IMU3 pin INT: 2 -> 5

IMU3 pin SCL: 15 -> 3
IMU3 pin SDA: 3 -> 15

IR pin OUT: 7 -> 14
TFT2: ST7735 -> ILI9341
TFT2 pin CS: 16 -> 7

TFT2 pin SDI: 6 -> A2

● ● ●

Work instructions
Each entry above must be set down again without alteration.

Answer box
IMU3 pin INT: 2 -> 5

IMU3 pin SCL: 15 -> 3
IMU3 pin SDA: 3 -> 15

IR pin OUT: 7 -> 14
TFT2: ST7735 -> ILI9341
TFT2 pin CS: 16 -> 7

TFT2 pin SDI: 6 -> A2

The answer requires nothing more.